Each entry should be restated word for word, with all pictures left out.
[Start of Attachment]
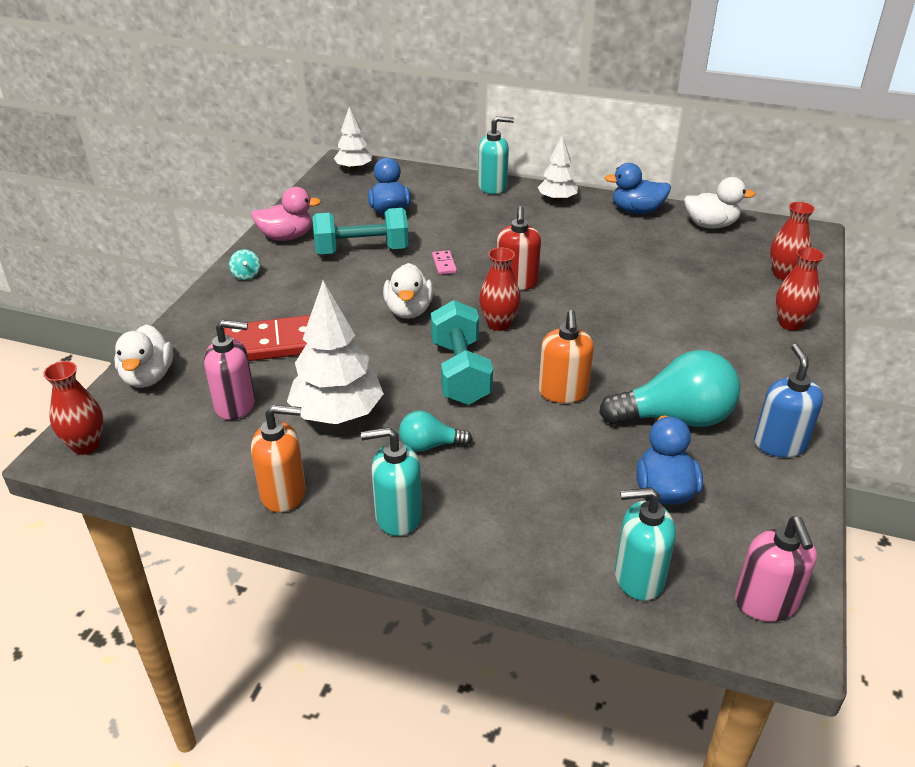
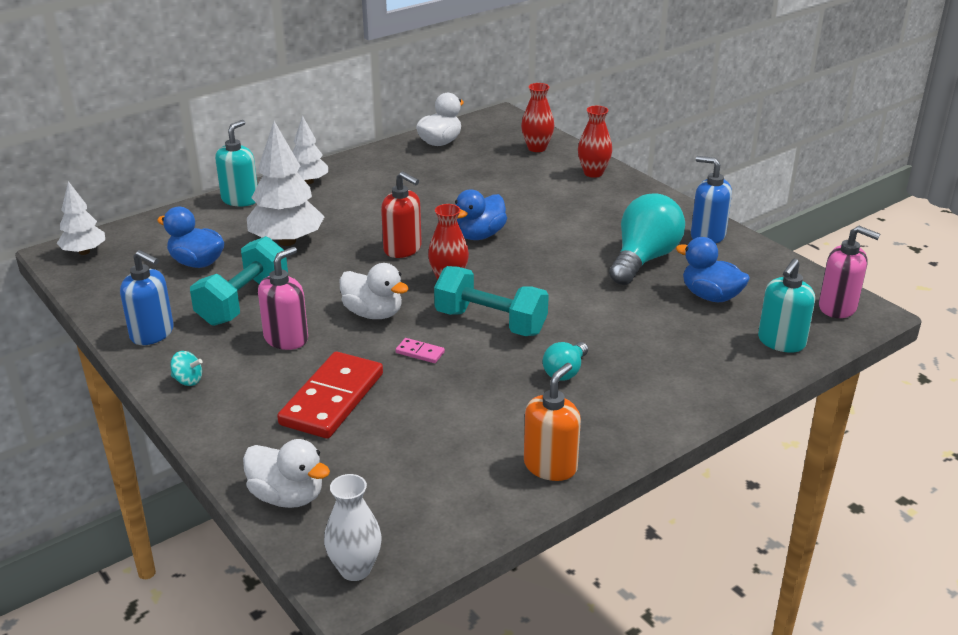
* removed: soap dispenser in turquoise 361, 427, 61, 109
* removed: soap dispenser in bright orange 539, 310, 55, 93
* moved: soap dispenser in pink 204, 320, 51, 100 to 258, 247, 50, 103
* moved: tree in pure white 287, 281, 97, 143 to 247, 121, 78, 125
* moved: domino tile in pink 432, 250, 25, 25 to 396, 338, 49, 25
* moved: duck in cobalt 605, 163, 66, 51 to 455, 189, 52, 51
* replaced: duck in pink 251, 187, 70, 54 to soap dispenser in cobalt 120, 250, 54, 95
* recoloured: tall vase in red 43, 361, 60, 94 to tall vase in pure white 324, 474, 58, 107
[End of Attachment]
Written solution:
* removed: soap dispenser in turquoise 361, 427, 61, 109
* removed: soap dispenser in bright orange 539, 310, 55, 93
* moved: soap dispenser in pink 204, 320, 51, 100 to 258, 247, 50, 103
* moved: tree in pure white 287, 281, 97, 143 to 247, 121, 78, 125
* moved: domino tile in pink 432, 250, 25, 25 to 396, 338, 49, 25
* moved: duck in cobalt 605, 163, 66, 51 to 455, 189, 52, 51
* replaced: duck in pink 251, 187, 70, 54 to soap dispenser in cobalt 120, 250, 54, 95
* recoloured: tall vase in red 43, 361, 60, 94 to tall vase in pure white 324, 474, 58, 107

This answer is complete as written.